▸ Try it:
A single stretch of the material below is to be transcribed exactly, starting at the line with "camera: 85 degrees left, 0 degrees up" and ending after the line with "(618, 418) = (873, 215): red".

▸ Data supplied:

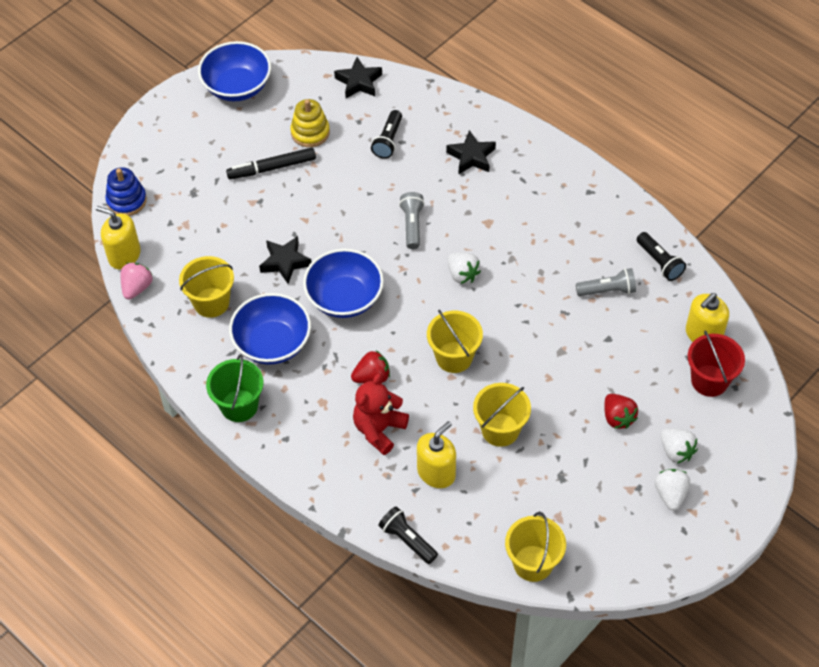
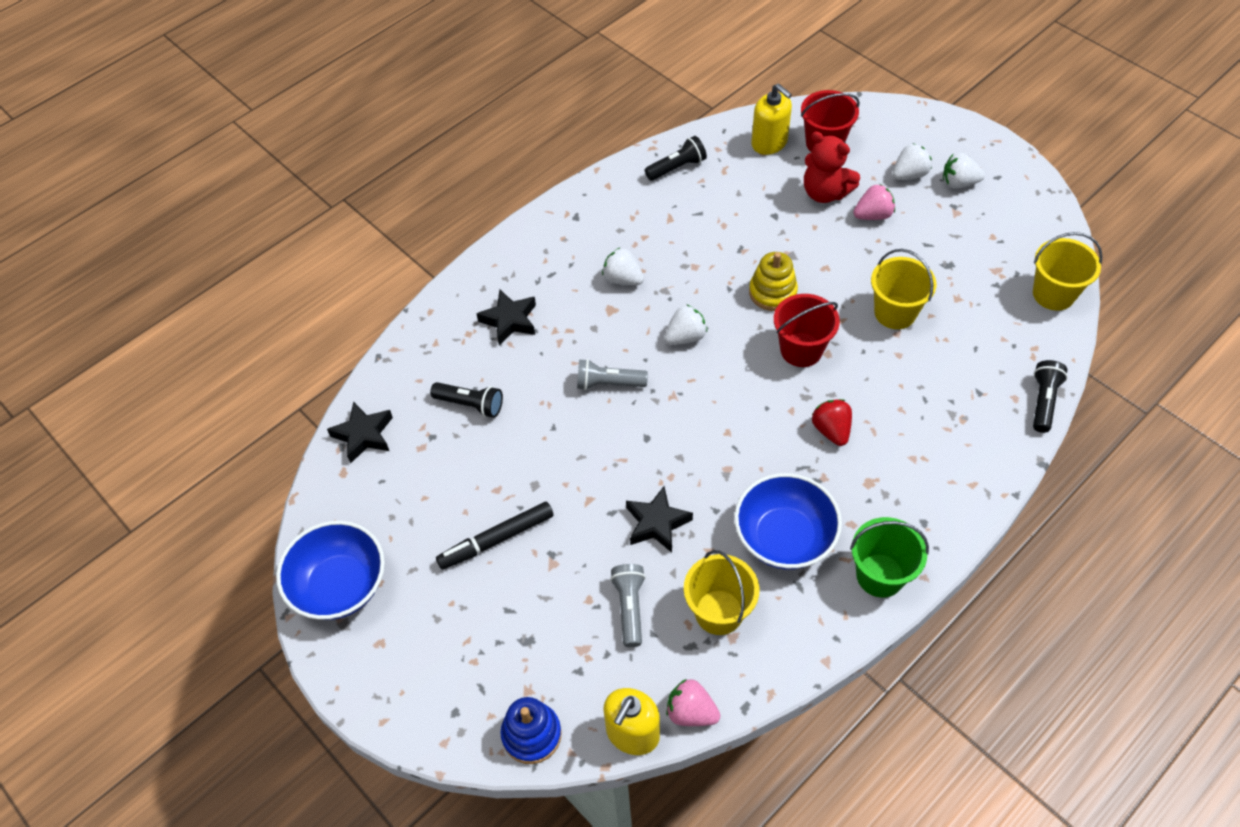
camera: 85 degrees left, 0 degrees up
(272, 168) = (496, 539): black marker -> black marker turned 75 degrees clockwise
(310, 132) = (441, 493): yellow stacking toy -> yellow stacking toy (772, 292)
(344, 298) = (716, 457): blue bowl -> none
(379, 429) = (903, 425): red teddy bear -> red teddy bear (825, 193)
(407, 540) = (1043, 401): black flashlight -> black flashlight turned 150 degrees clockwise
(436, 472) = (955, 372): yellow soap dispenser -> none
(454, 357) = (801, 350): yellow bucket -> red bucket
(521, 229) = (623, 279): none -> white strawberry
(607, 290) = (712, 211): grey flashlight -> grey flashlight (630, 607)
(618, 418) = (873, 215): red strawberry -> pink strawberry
---
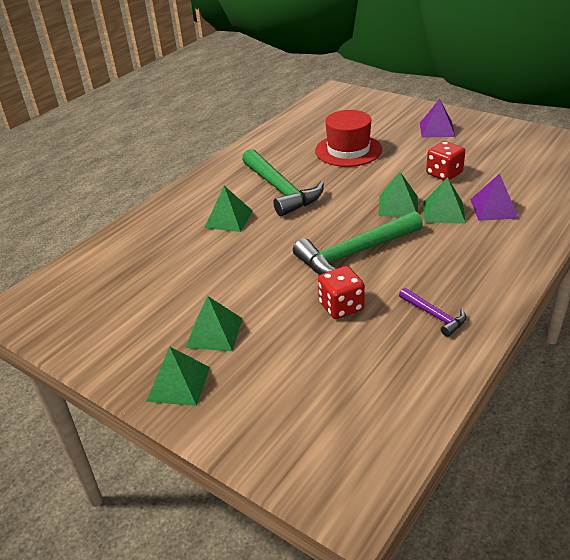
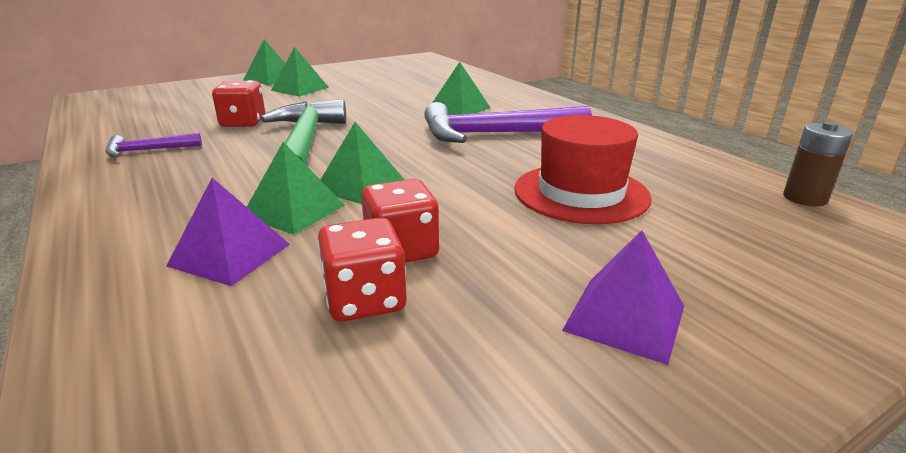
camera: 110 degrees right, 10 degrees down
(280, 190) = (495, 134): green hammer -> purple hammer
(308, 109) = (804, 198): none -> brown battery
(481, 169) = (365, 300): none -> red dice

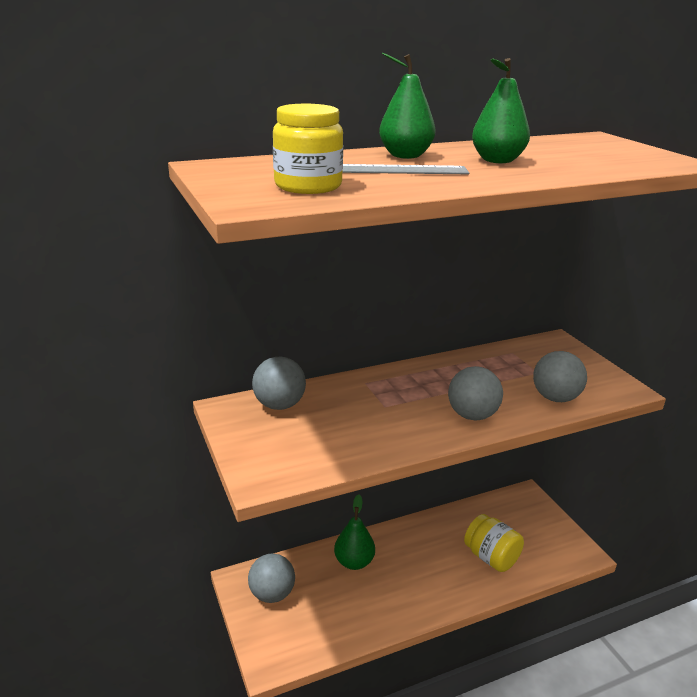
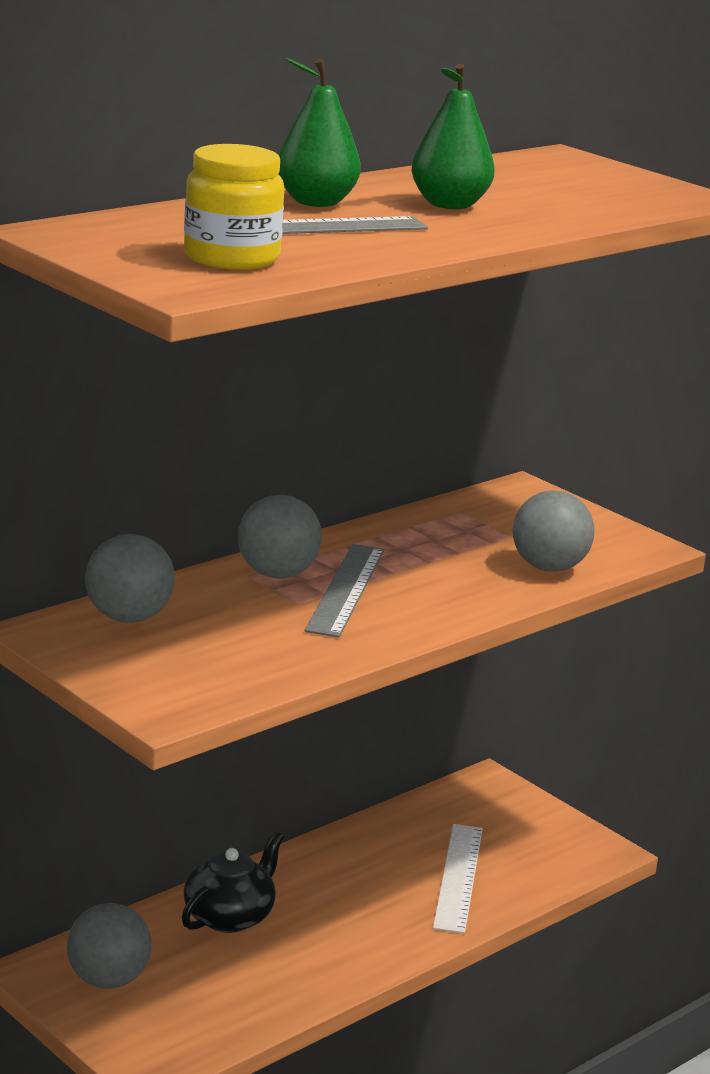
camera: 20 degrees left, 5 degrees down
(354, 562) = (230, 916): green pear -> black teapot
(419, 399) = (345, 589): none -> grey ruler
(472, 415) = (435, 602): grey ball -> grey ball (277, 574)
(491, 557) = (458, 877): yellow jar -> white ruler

▸ Answer to this task:
camera: 85 degrees left, 0 degrees up
(272, 168) = (496, 539): black marker -> black marker turned 75 degrees clockwise
(310, 132) = (441, 493): yellow stacking toy -> yellow stacking toy (772, 292)
(344, 298) = (716, 457): blue bowl -> none
(379, 429) = (903, 425): red teddy bear -> red teddy bear (825, 193)
(407, 540) = (1043, 401): black flashlight -> black flashlight turned 150 degrees clockwise
(436, 472) = (955, 372): yellow soap dispenser -> none
(454, 357) = (801, 350): yellow bucket -> red bucket
(521, 229) = (623, 279): none -> white strawberry
(607, 290) = (712, 211): grey flashlight -> grey flashlight (630, 607)
(618, 418) = (873, 215): red strawberry -> pink strawberry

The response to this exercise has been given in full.